TASK DESCRIPTION - Beginning with the line that holds "turned: TurquoiseMarker 329,376" and ending with the last line of the entries below, copy every line exactly and nothing else, with the pictures left out.

(Scene change data)
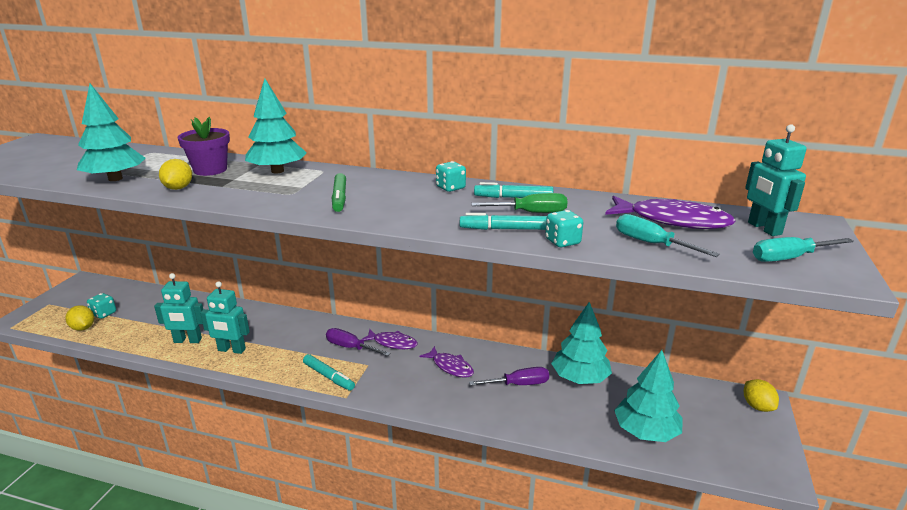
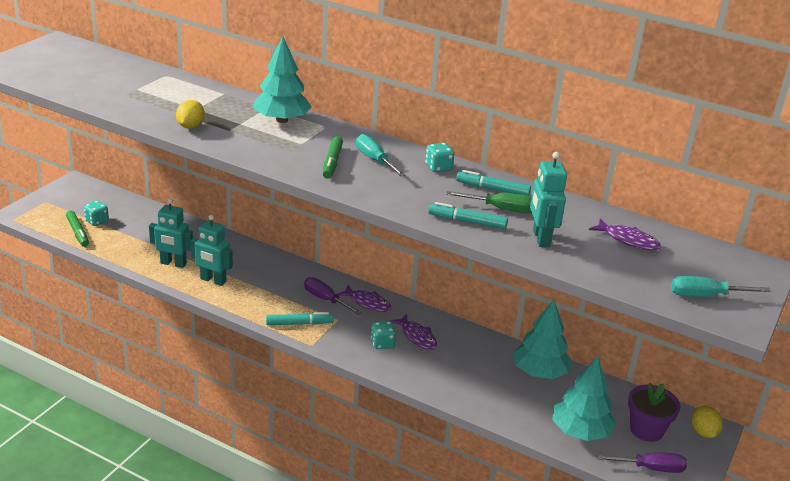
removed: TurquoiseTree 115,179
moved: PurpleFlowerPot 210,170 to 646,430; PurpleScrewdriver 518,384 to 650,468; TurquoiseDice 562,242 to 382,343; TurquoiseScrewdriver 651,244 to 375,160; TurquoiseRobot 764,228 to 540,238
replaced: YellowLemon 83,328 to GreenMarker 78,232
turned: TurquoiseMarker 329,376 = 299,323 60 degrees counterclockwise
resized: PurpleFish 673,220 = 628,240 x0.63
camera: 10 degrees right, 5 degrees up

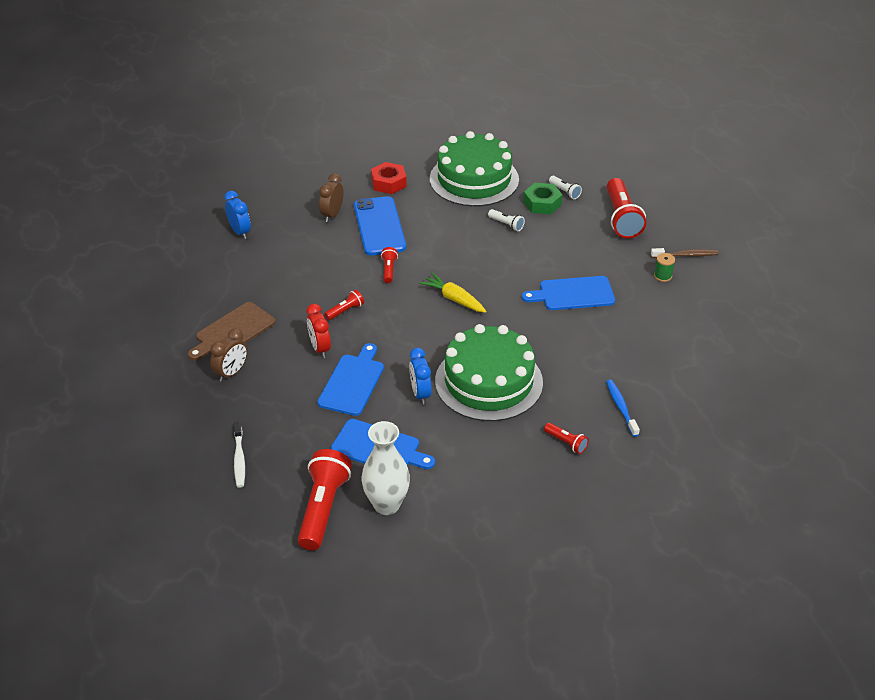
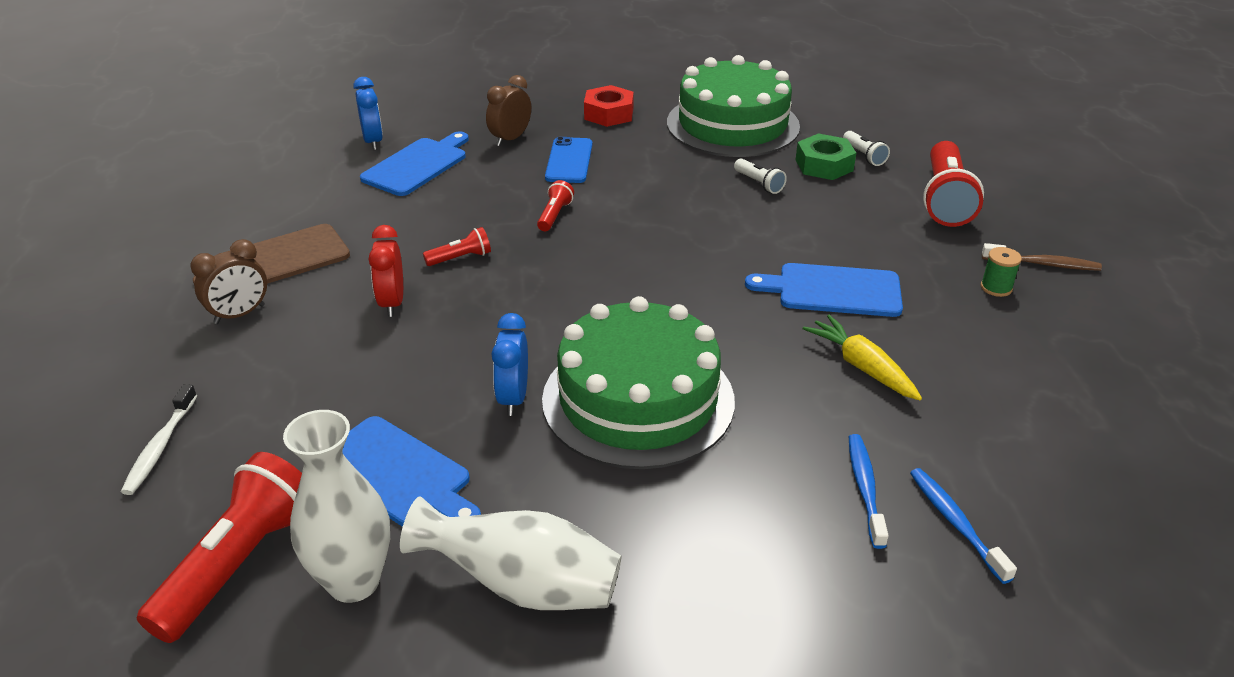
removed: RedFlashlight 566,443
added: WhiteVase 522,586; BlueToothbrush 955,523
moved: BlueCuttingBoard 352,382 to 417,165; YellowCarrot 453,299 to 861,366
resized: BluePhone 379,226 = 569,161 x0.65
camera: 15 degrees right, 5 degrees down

OUTPUT BELOW -
turned: TurquoiseMarker 329,376 = 299,323 60 degrees counterclockwise
resized: PurpleFish 673,220 = 628,240 x0.63
camera: 10 degrees right, 5 degrees up

removed: RedFlashlight 566,443
added: WhiteVase 522,586; BlueToothbrush 955,523
moved: BlueCuttingBoard 352,382 to 417,165; YellowCarrot 453,299 to 861,366
resized: BluePhone 379,226 = 569,161 x0.65
camera: 15 degrees right, 5 degrees down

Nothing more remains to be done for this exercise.